***** Given information

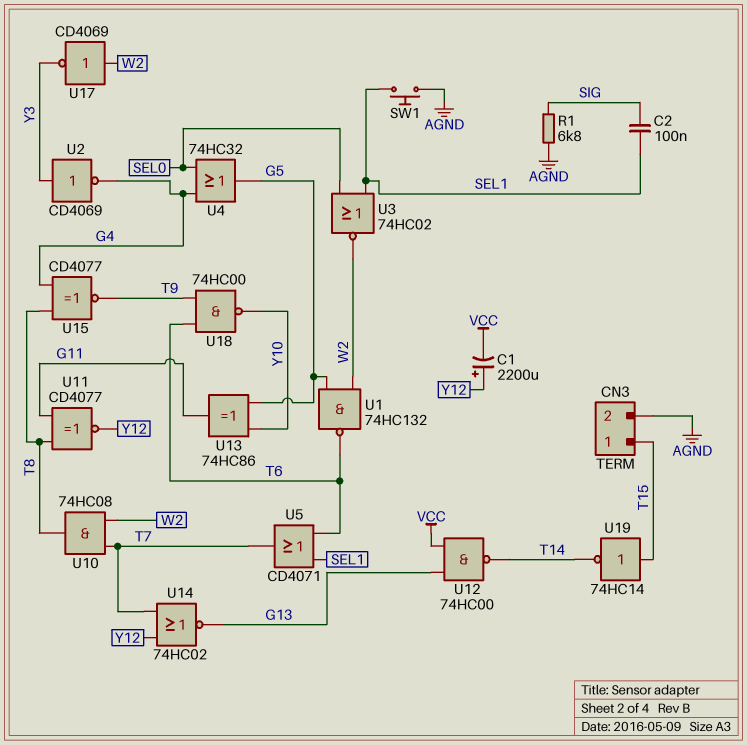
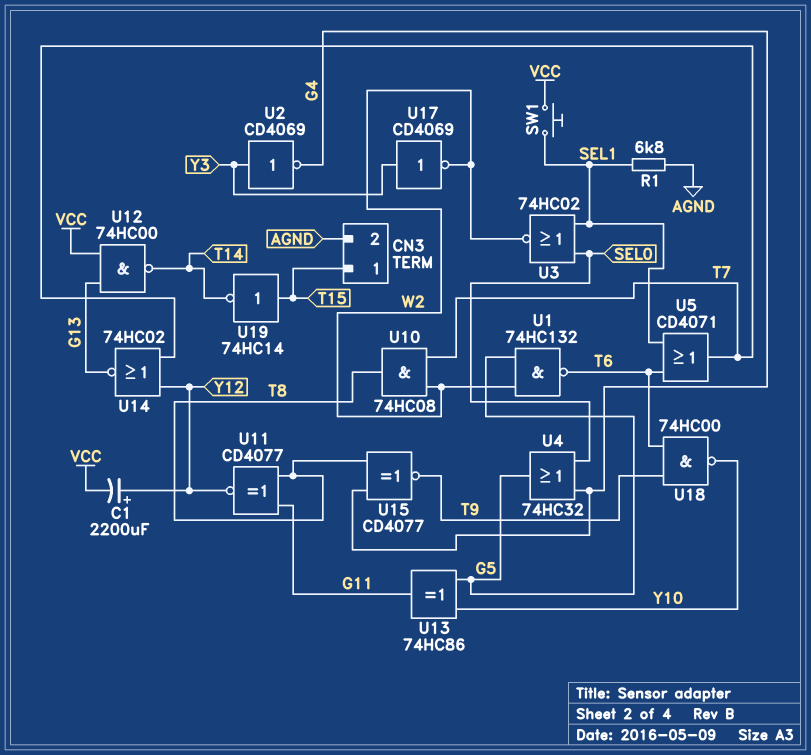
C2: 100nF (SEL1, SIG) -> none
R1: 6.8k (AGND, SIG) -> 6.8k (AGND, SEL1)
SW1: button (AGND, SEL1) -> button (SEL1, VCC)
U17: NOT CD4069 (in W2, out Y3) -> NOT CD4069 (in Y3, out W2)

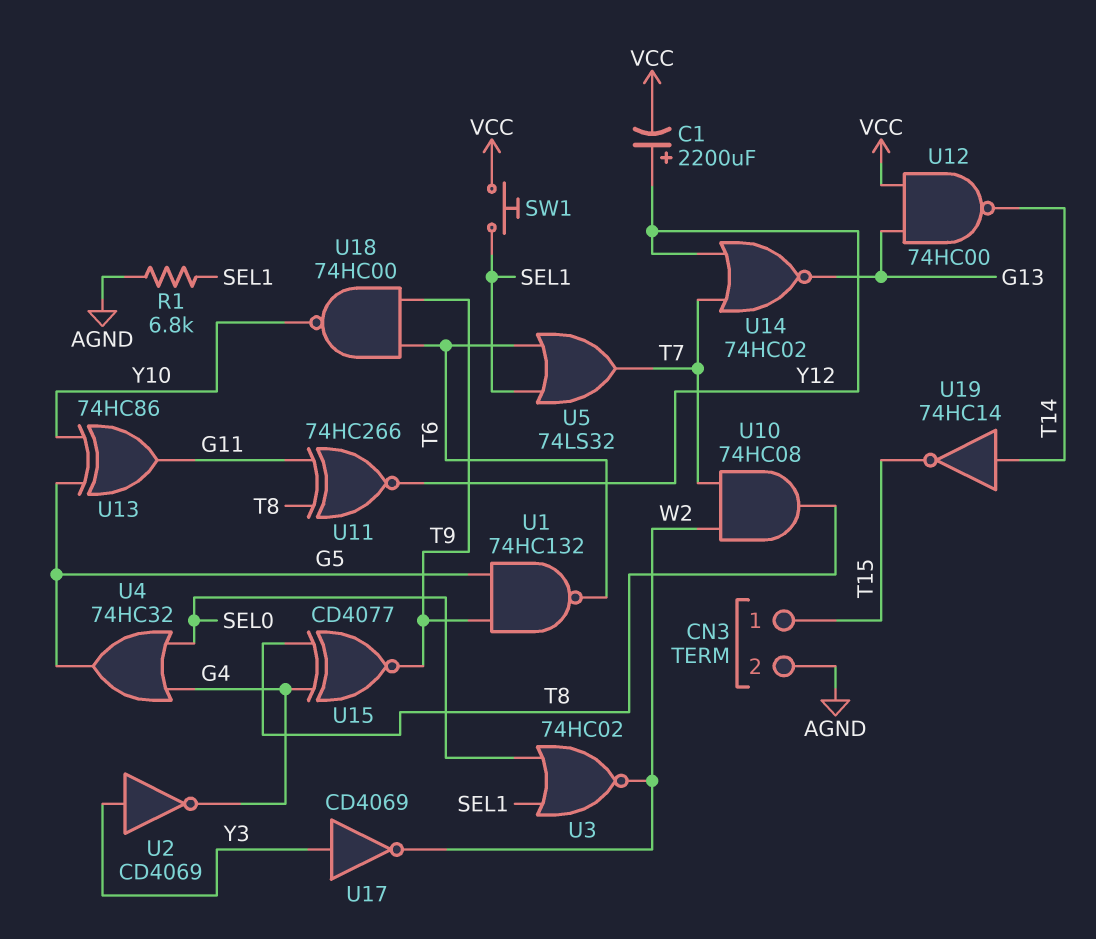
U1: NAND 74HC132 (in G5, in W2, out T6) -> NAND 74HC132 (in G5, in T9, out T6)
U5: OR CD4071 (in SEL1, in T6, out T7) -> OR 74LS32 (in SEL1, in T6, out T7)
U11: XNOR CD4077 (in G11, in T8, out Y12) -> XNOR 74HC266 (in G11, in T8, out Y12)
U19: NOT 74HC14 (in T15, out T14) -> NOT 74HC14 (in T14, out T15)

**********
***** Given information

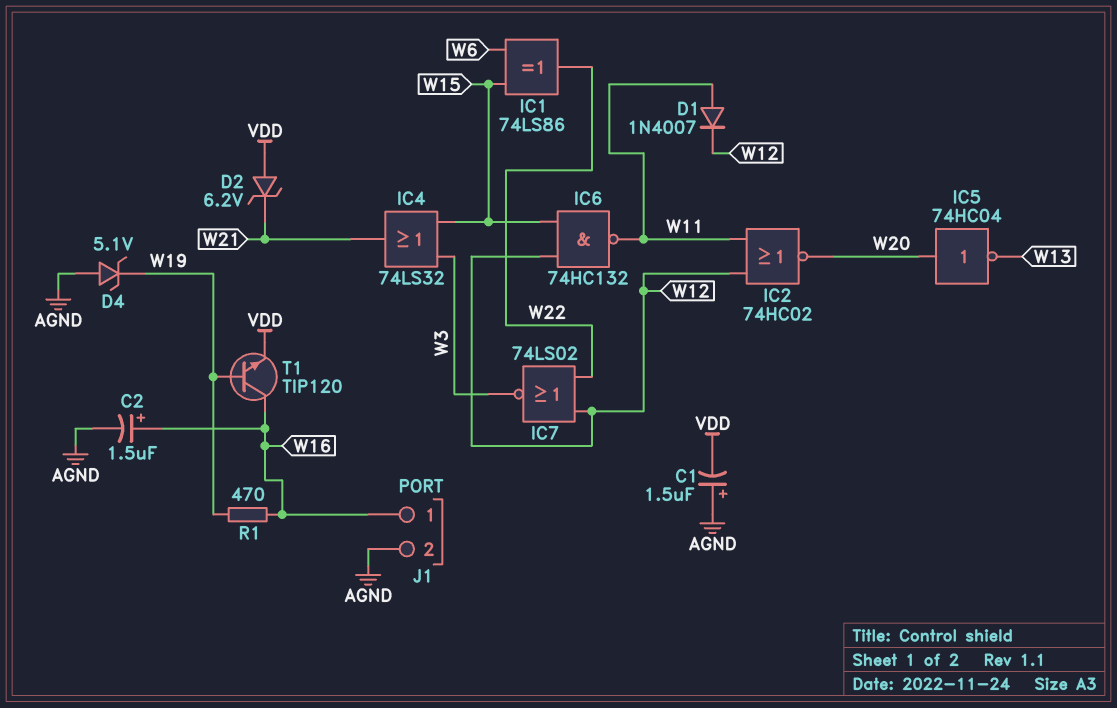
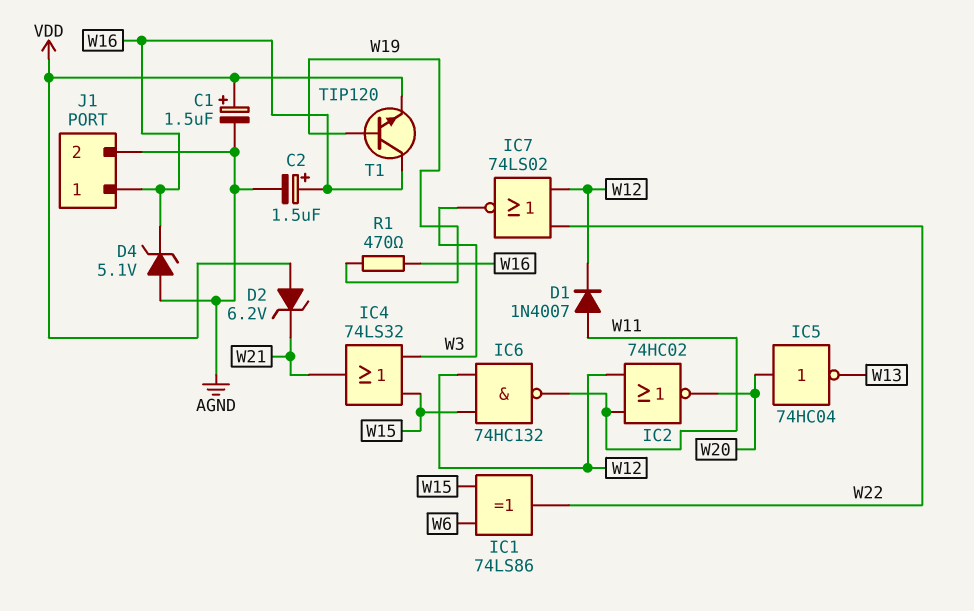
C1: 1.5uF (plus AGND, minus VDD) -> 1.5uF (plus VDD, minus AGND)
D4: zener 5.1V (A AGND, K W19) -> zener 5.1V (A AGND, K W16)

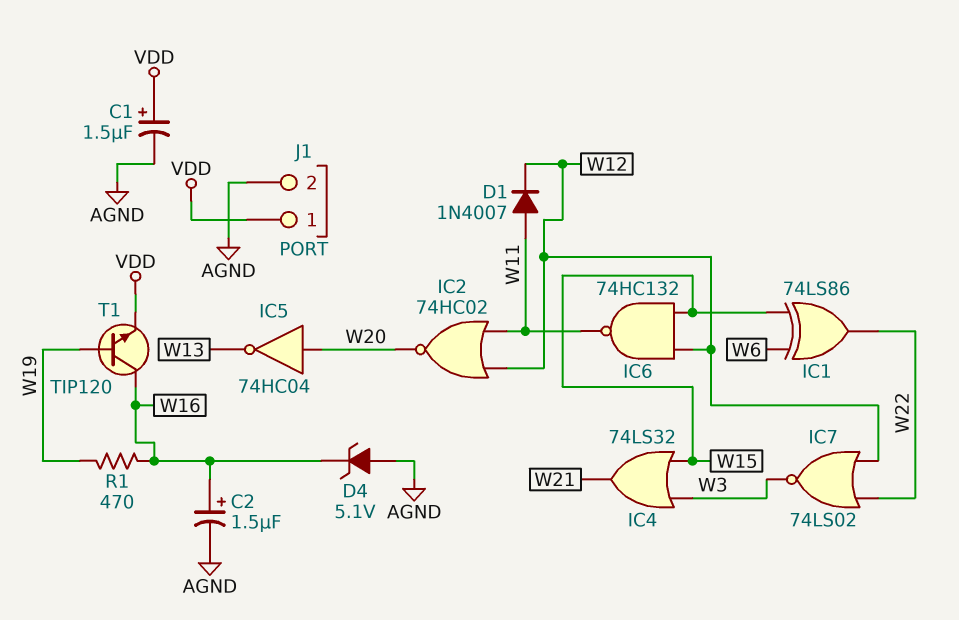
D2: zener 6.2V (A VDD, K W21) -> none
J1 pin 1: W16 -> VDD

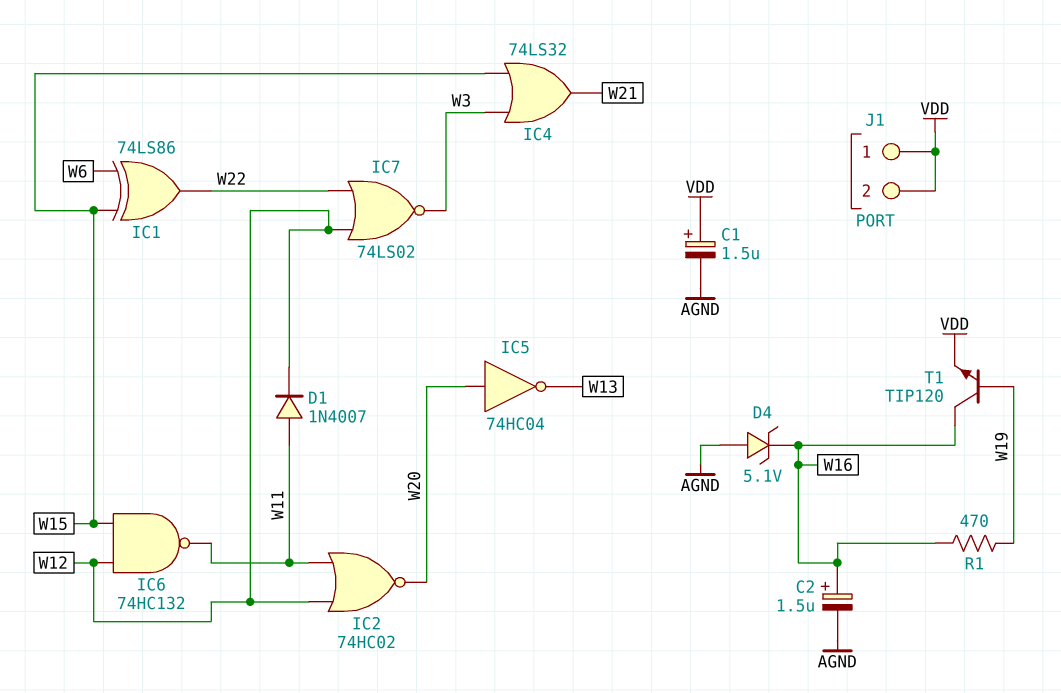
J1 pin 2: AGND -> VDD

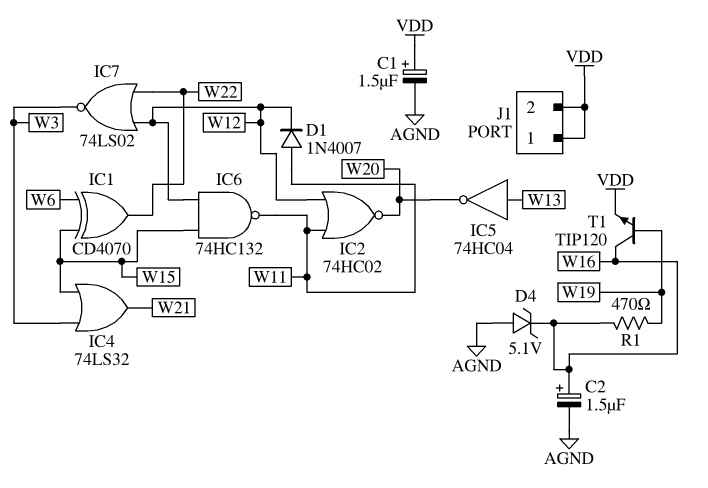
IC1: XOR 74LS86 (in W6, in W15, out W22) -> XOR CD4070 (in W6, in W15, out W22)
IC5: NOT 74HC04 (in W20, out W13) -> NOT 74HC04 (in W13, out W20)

**********

■ **Task directions**
Copy out only the lines above from the one with "U1: NAND 74HC132" to the one with "U19: NOT 74HC14", inclusive, exactly as they stand.

■ **Response to the task**
U1: NAND 74HC132 (in G5, in W2, out T6) -> NAND 74HC132 (in G5, in T9, out T6)
U5: OR CD4071 (in SEL1, in T6, out T7) -> OR 74LS32 (in SEL1, in T6, out T7)
U11: XNOR CD4077 (in G11, in T8, out Y12) -> XNOR 74HC266 (in G11, in T8, out Y12)
U19: NOT 74HC14 (in T15, out T14) -> NOT 74HC14 (in T14, out T15)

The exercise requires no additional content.